══ SOURCE INFORMATION

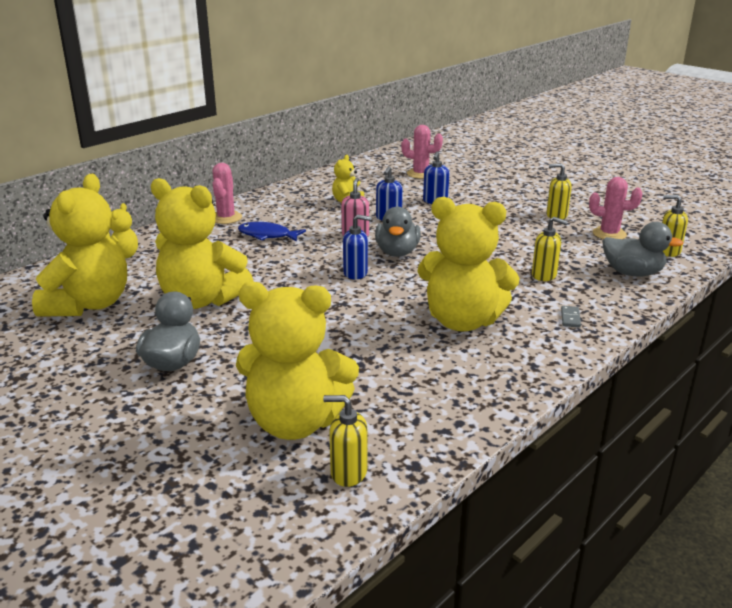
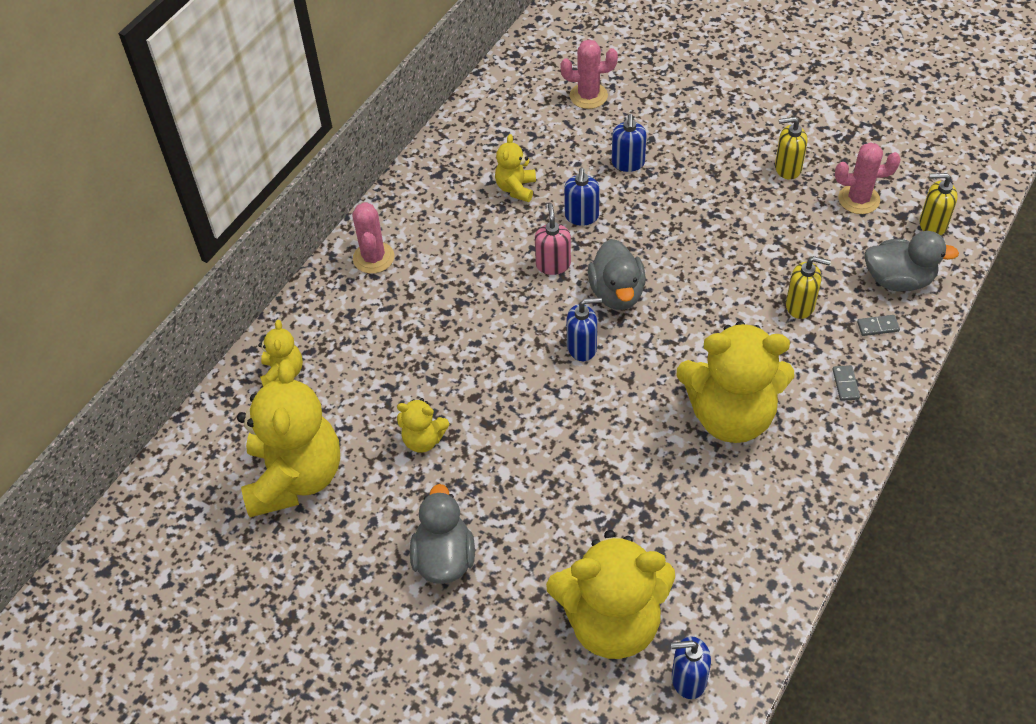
camera: 10 degrees left, 25 degrees up
(201, 300) = (423, 439): yellow teddy bear -> yellow teddy bear, size x0.46
(267, 235) = (444, 288): blue fish -> none
(348, 473) = (688, 679): yellow soap dispenser -> blue soap dispenser
(608, 293) = (877, 326): none -> grey domino

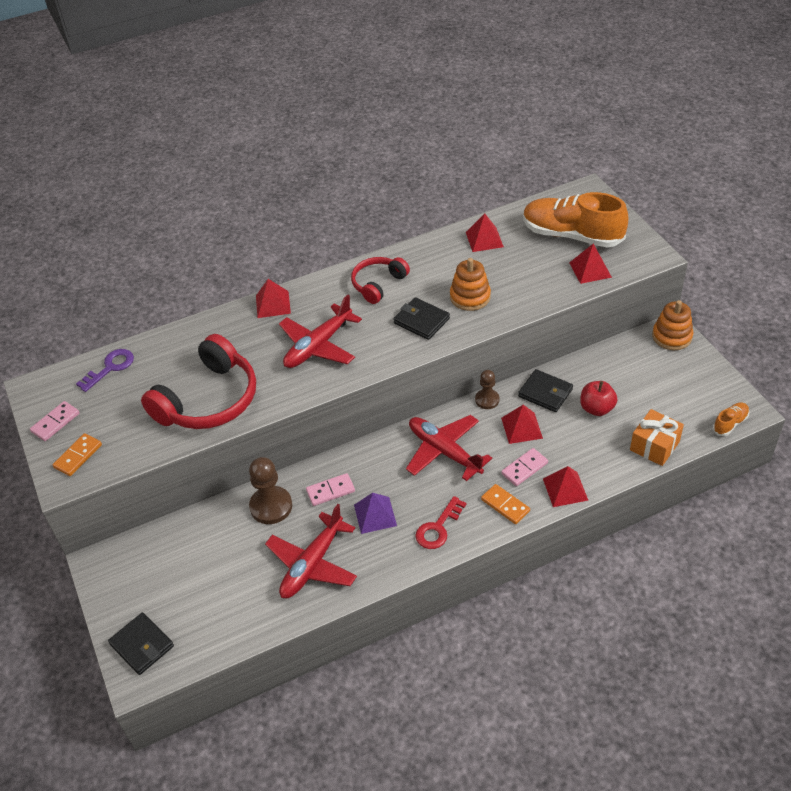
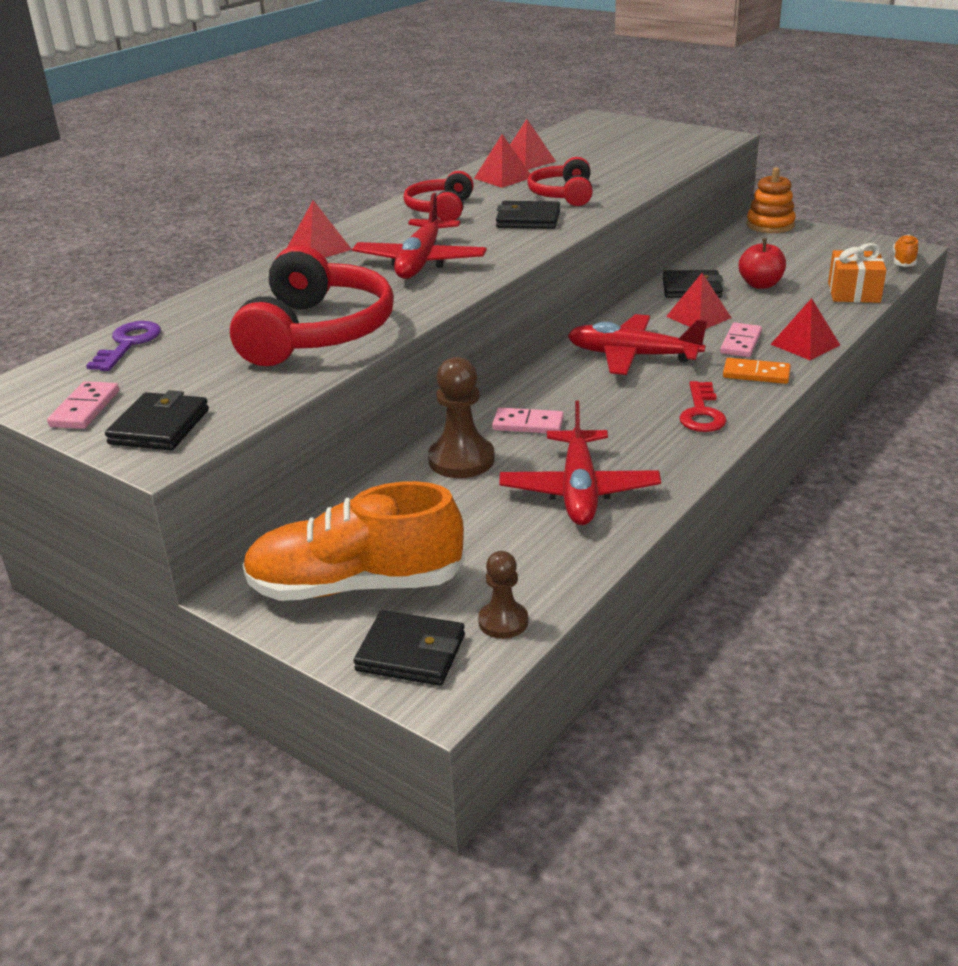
camera: 30 degrees left, 15 degrees down
(78, 456) = (159, 427): orange domino -> black wallet
(330, 491) = (528, 424): pink domino -> pink domino turned 60 degrees clockwise
(375, 515) = (610, 426): purple pyramid -> none
(470, 297) = (563, 195): orange stacking toy -> red headphones
(487, 400) = (633, 308): brown pawn -> brown pawn (503, 622)
(572, 235) = (620, 142): orange shoe -> orange shoe (356, 585)
(590, 270) = (670, 155): red pyramid -> red pyramid (503, 178)

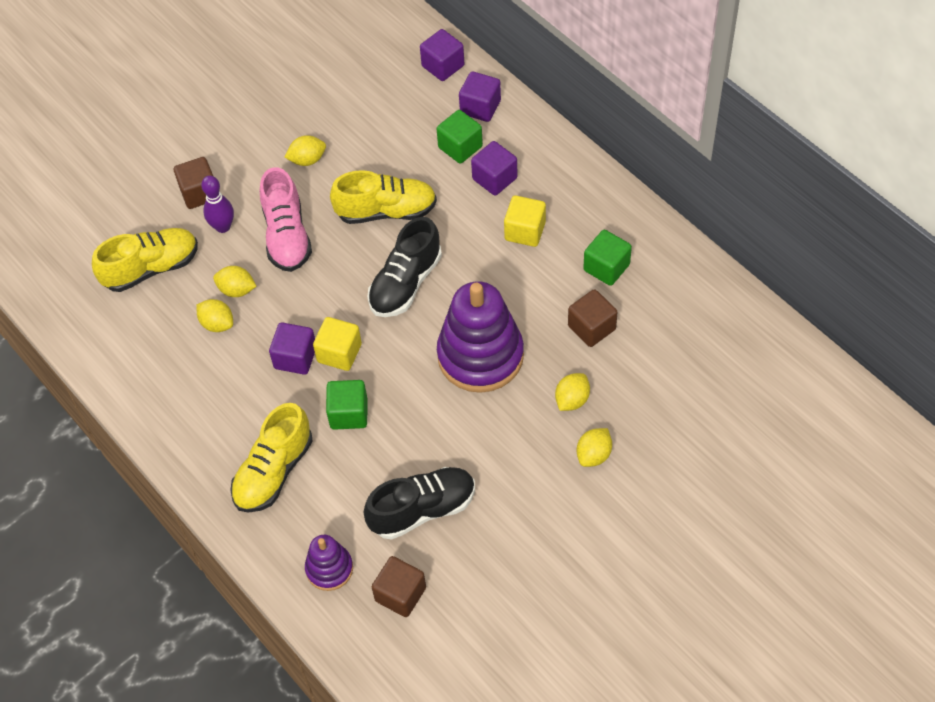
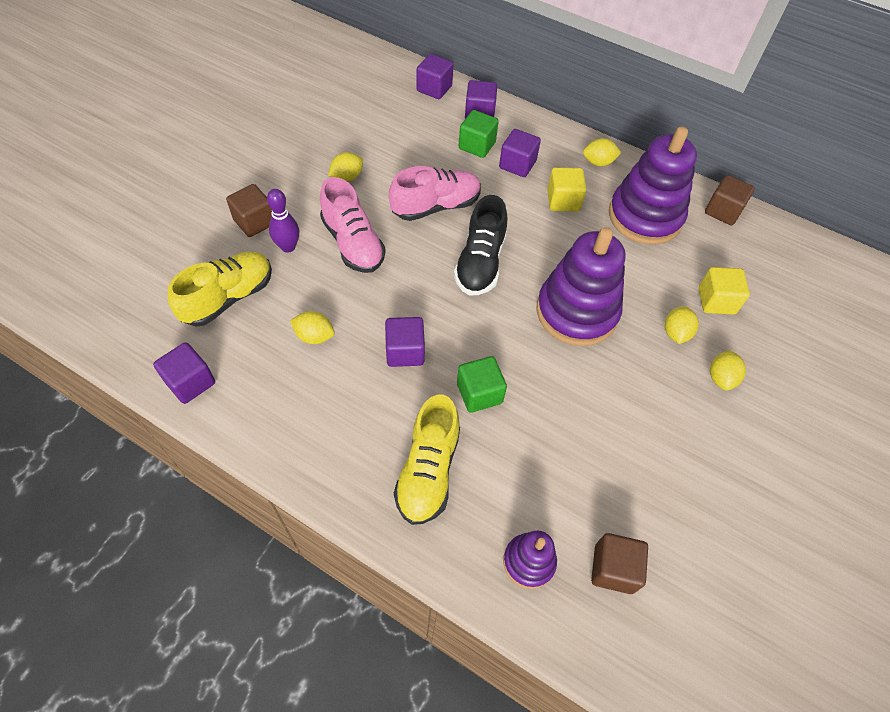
camera: 25 degrees left, 0 degrees up
(95, 343) = (190, 382): none -> purple cube
(237, 290) = (322, 300): yellow lemon -> yellow lemon (598, 162)
(339, 353) = (446, 338): yellow cube -> yellow cube (716, 301)
(386, 211) = (436, 206): yellow shoe -> pink shoe
(422, 510) = (593, 472): black shoe -> none
(591, 328) = (659, 267): brown cube -> brown cube (723, 211)
(606, 267) = (645, 217): green cube -> purple stacking toy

════

Each entry above must be set down word for word; none of its pictures belong in the copy.

RESULT:
camera: 10 degrees left, 25 degrees up
(201, 300) = (423, 439): yellow teddy bear -> yellow teddy bear, size x0.46
(267, 235) = (444, 288): blue fish -> none
(348, 473) = (688, 679): yellow soap dispenser -> blue soap dispenser
(608, 293) = (877, 326): none -> grey domino

camera: 30 degrees left, 15 degrees down
(78, 456) = (159, 427): orange domino -> black wallet
(330, 491) = (528, 424): pink domino -> pink domino turned 60 degrees clockwise
(375, 515) = (610, 426): purple pyramid -> none
(470, 297) = (563, 195): orange stacking toy -> red headphones
(487, 400) = (633, 308): brown pawn -> brown pawn (503, 622)
(572, 235) = (620, 142): orange shoe -> orange shoe (356, 585)
(590, 270) = (670, 155): red pyramid -> red pyramid (503, 178)

camera: 25 degrees left, 0 degrees up
(95, 343) = (190, 382): none -> purple cube
(237, 290) = (322, 300): yellow lemon -> yellow lemon (598, 162)
(339, 353) = (446, 338): yellow cube -> yellow cube (716, 301)
(386, 211) = (436, 206): yellow shoe -> pink shoe
(422, 510) = (593, 472): black shoe -> none
(591, 328) = (659, 267): brown cube -> brown cube (723, 211)
(606, 267) = (645, 217): green cube -> purple stacking toy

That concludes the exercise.